Give back exactly the lines of the material below, starting with the line with "(506, 154) = (430, 105): green" and going on through the line with "(538, 258) = (366, 207): red".
● ● ●
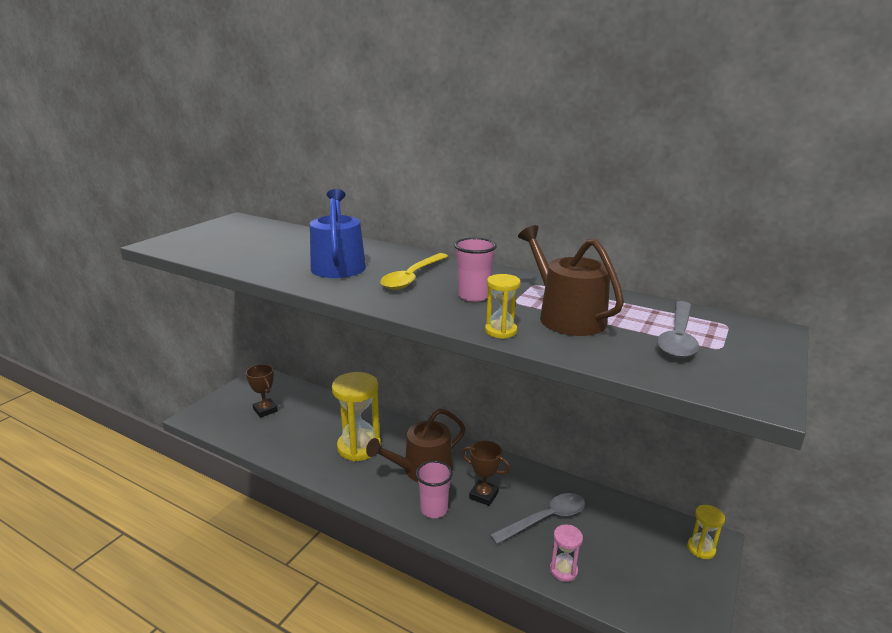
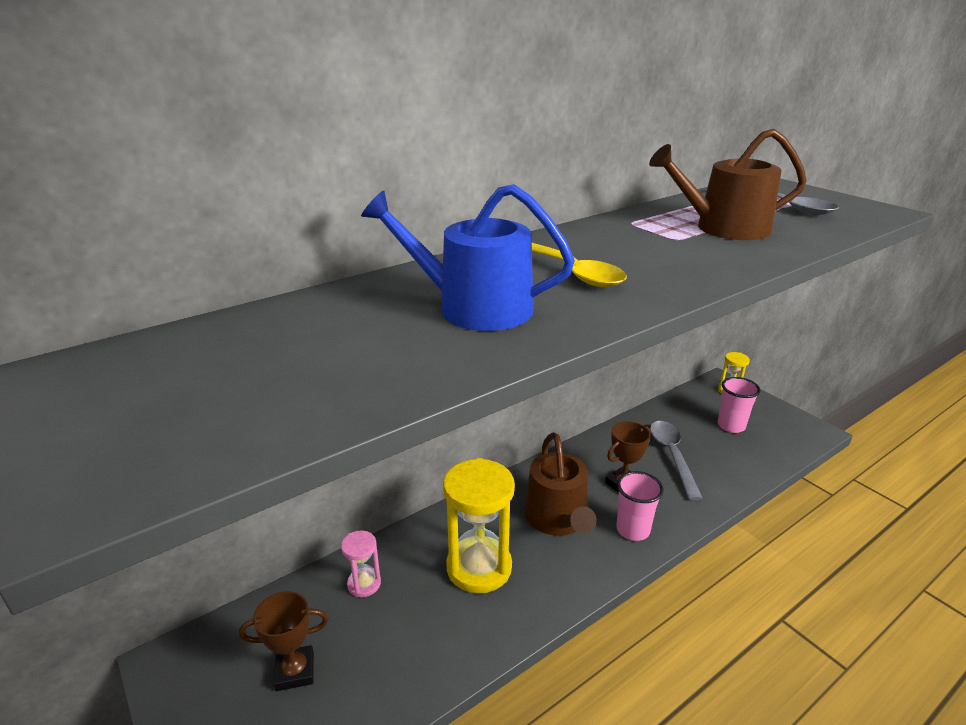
camera: 65 degrees left, 5 degrees up
(473, 296) = (651, 252): pink cup -> pink cup (731, 426)
(500, 331) = (755, 258): yellow hourglass -> none
(563, 570) = (741, 469): pink hourglass -> pink hourglass (364, 584)

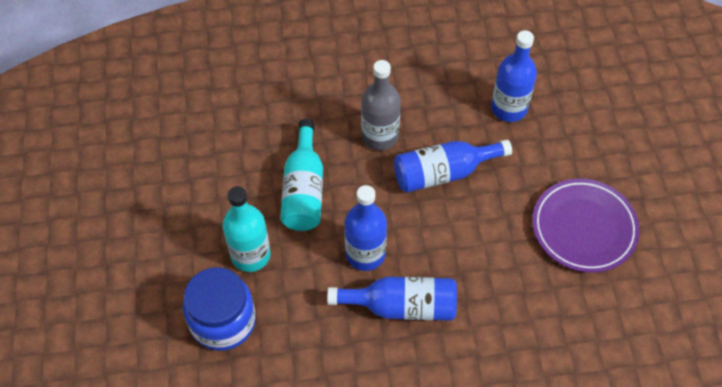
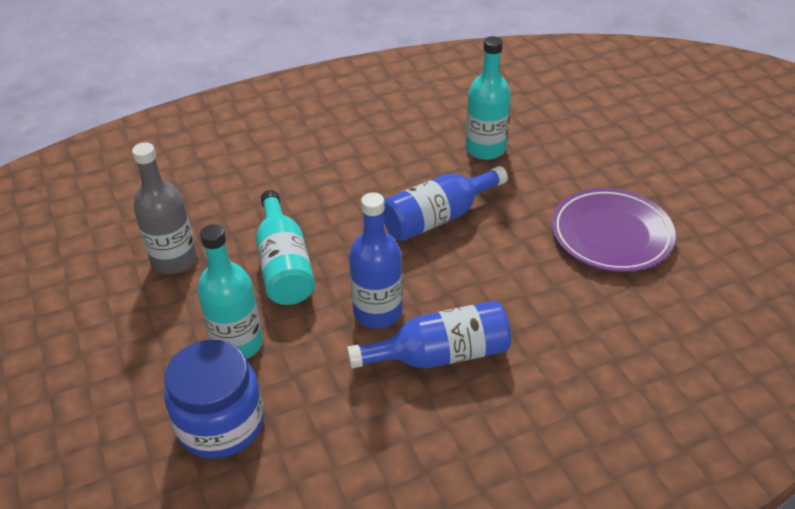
camera: 15 degrees left, 15 degrees down
(379, 136) = (355, 199): grey bottle -> grey bottle (174, 260)
(509, 108) = (485, 149): blue bottle -> turquoise bottle

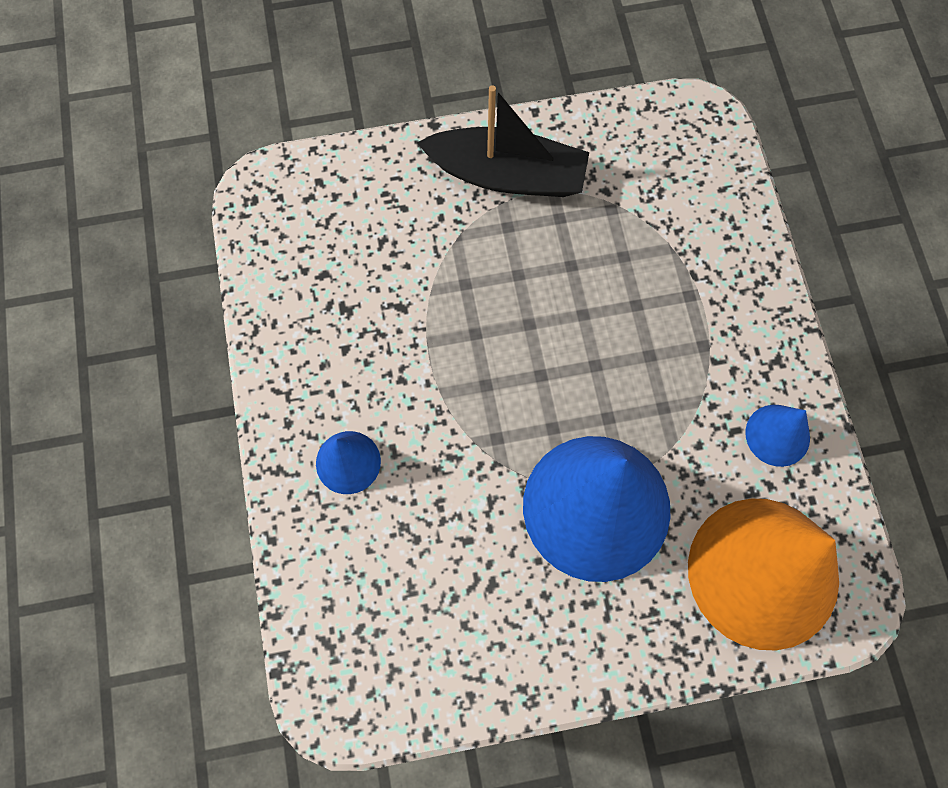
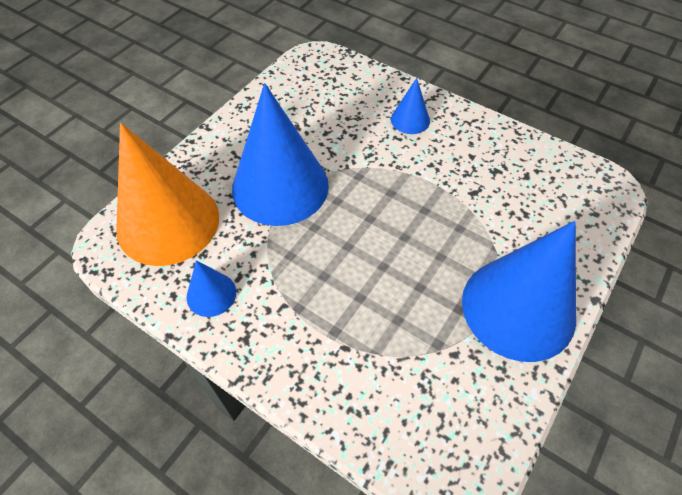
camera: 135 degrees right, 15 degrees down
(507, 175) = (518, 308): black boat -> blue cone

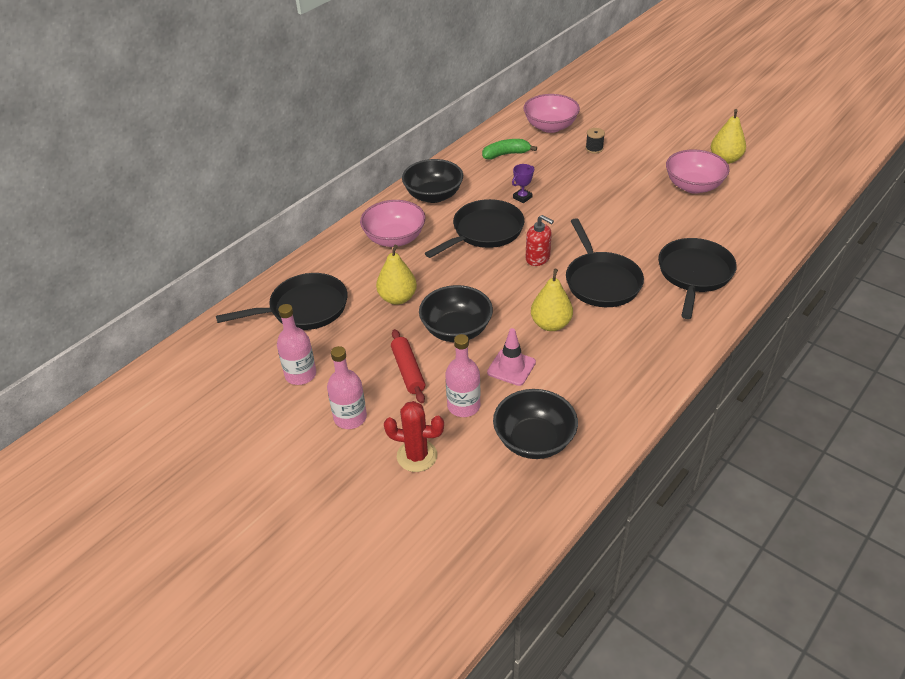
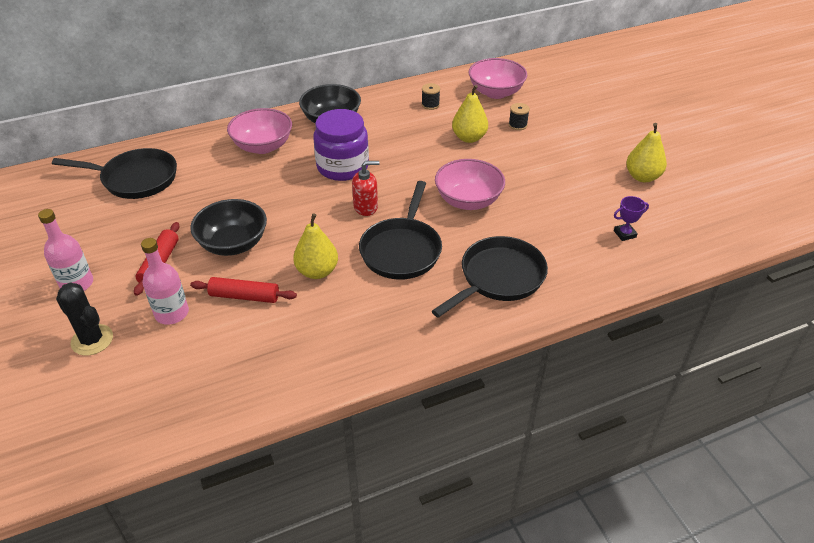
camera: 25 degrees right, 0 degrees up
(300, 374) = (78, 232): pink bottle -> none
(397, 298) = (214, 198): yellow pear -> yellow pear (469, 138)
(417, 456) = (92, 340): red cactus -> black cactus
(484, 232) = (342, 167): black pan -> purple jar
(506, 154) = (430, 105): green banana -> black spool
(511, 367) = (244, 296): pink traffic cone -> red rolling pin
(522, 197) = (406, 148): purple trophy -> purple trophy (624, 234)
(534, 440) = (197, 371): black bowl -> none
(538, 258) = (366, 207): red soap dispenser -> red soap dispenser turned 75 degrees counterclockwise
(693, 186) = (582, 192): pink bowl -> pink bowl (468, 200)

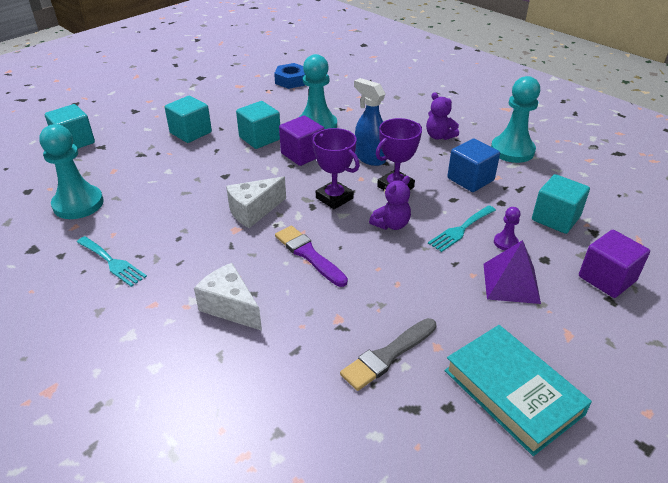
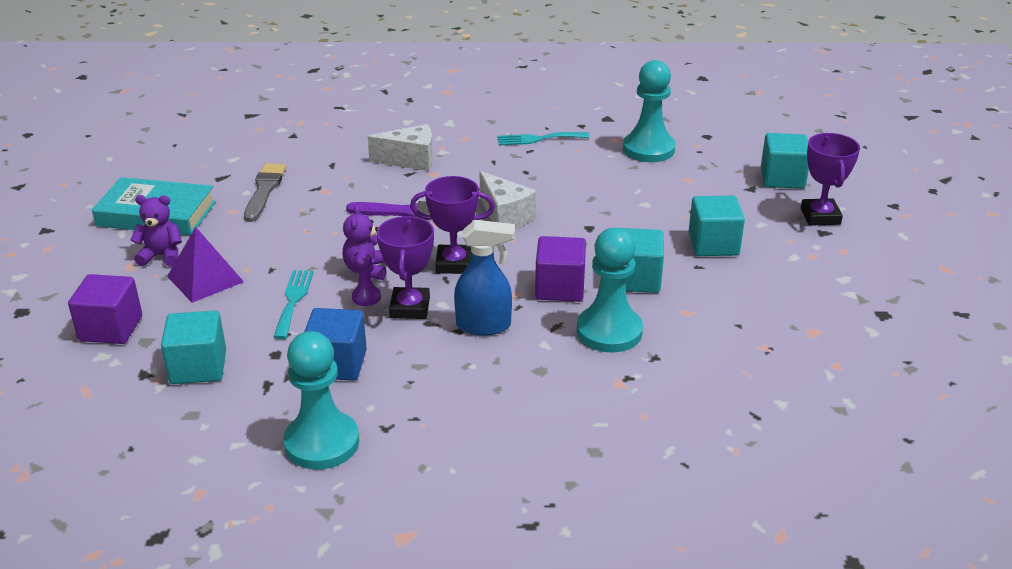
camera: 135 degrees right, 5 degrees down
(116, 116) = (820, 216): none -> purple trophy
(254, 211) = (505, 216): white cheese -> white cheese turned 135 degrees clockwise
(291, 80) = (777, 384): blue nut -> none
(439, 136) = (443, 408): purple teddy bear -> purple teddy bear (162, 256)
(505, 242) = (236, 311): purple pawn -> purple pawn (366, 297)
● ● ●
**Answer area**
(506, 154) = (430, 105): green banana -> black spool
(511, 367) = (244, 296): pink traffic cone -> red rolling pin
(522, 197) = (406, 148): purple trophy -> purple trophy (624, 234)
(534, 440) = (197, 371): black bowl -> none
(538, 258) = (366, 207): red soap dispenser -> red soap dispenser turned 75 degrees counterclockwise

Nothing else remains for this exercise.